> [What you should do] Write out the listing below exactly, and omit any images you find in it.

─── Exercise input

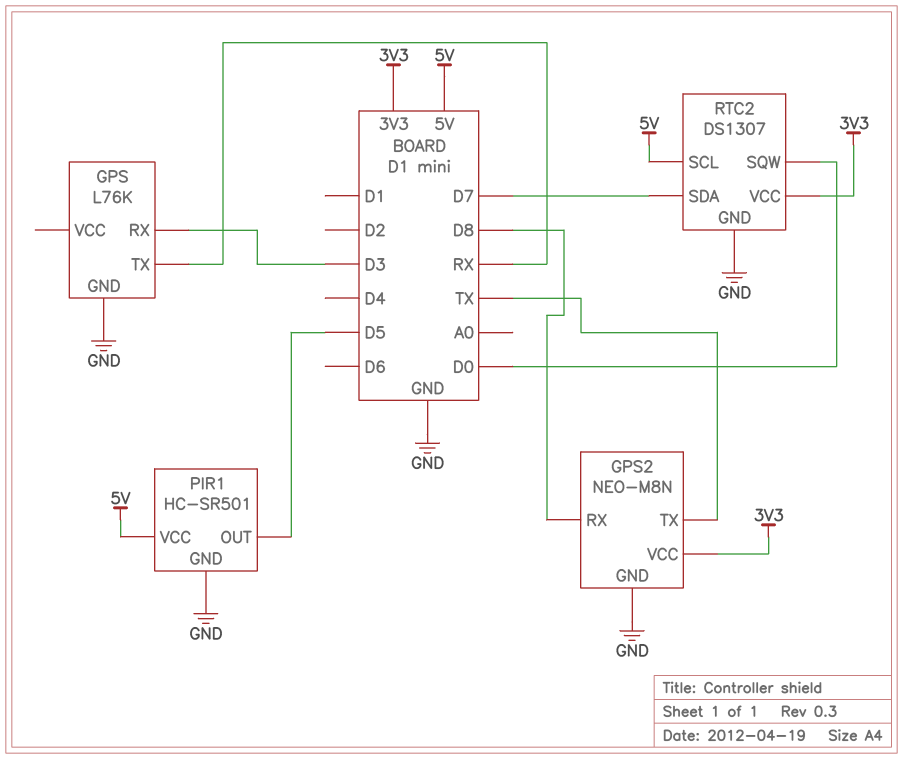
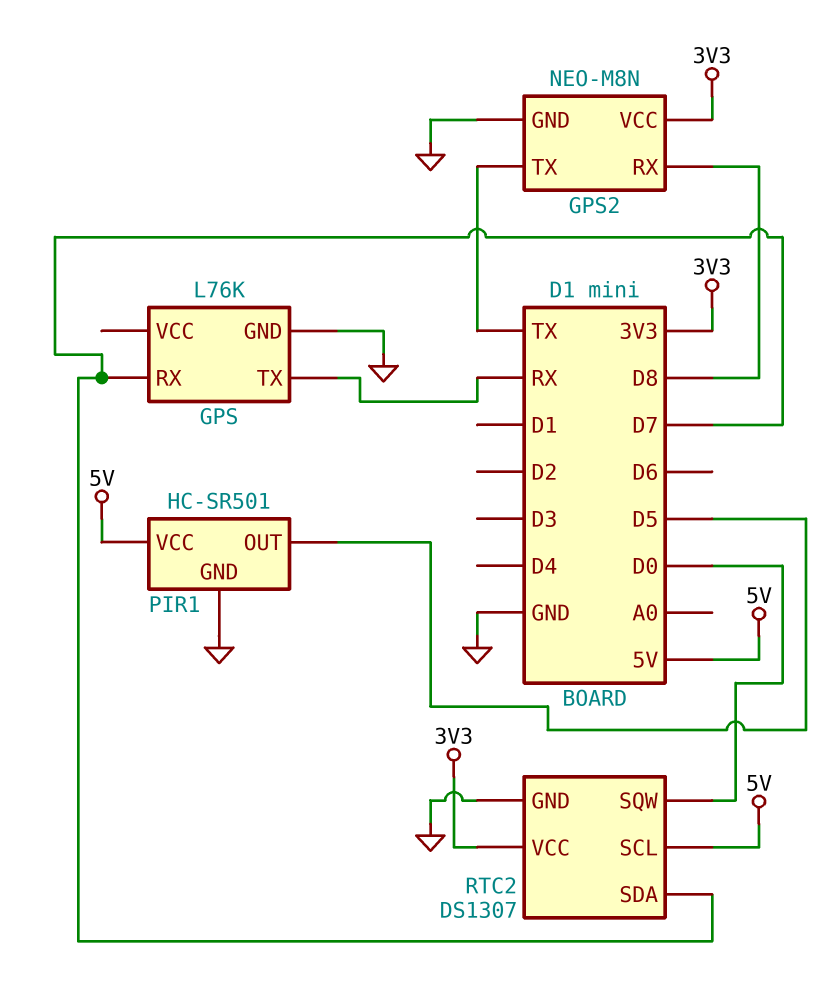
GPS pin RX: D3 -> D7

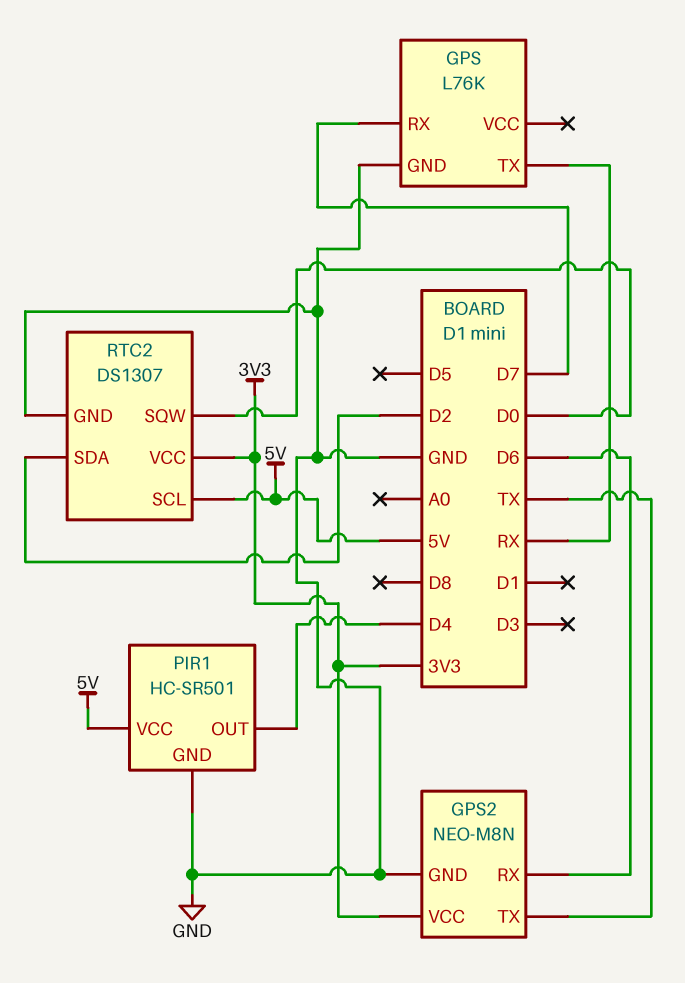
GPS2 pin RX: D8 -> D6
PIR1 pin OUT: D5 -> D4
RTC2 pin SDA: D7 -> D2

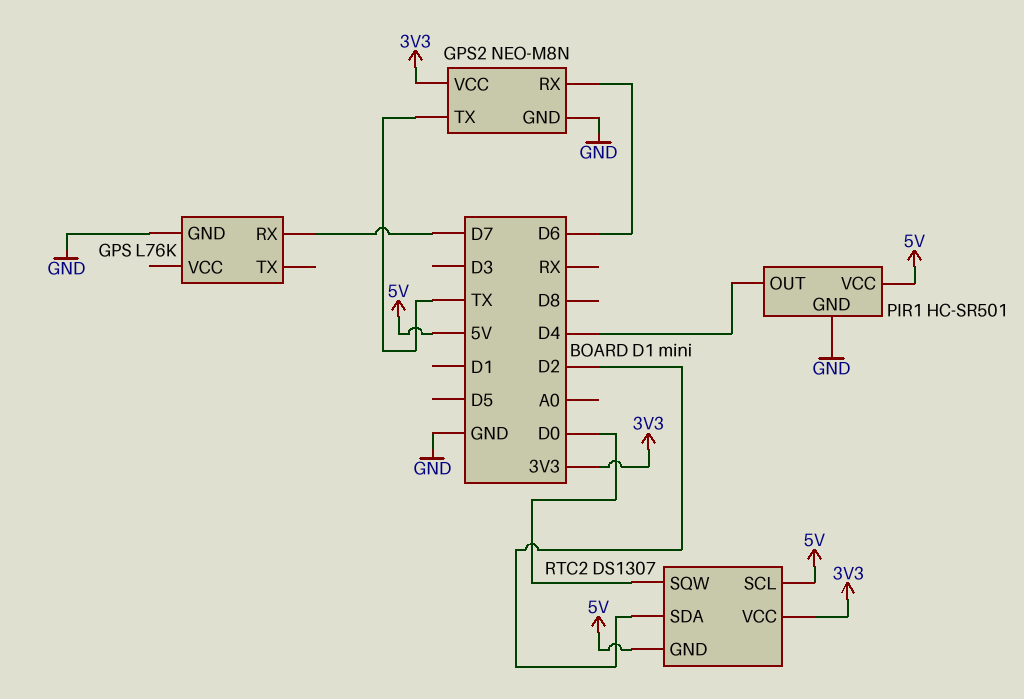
GPS pin TX: RX -> none
RTC2 pin GND: GND -> 5V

──────

> [Answer to this task]
GPS pin RX: D3 -> D7

GPS2 pin RX: D8 -> D6
PIR1 pin OUT: D5 -> D4
RTC2 pin SDA: D7 -> D2

GPS pin TX: RX -> none
RTC2 pin GND: GND -> 5V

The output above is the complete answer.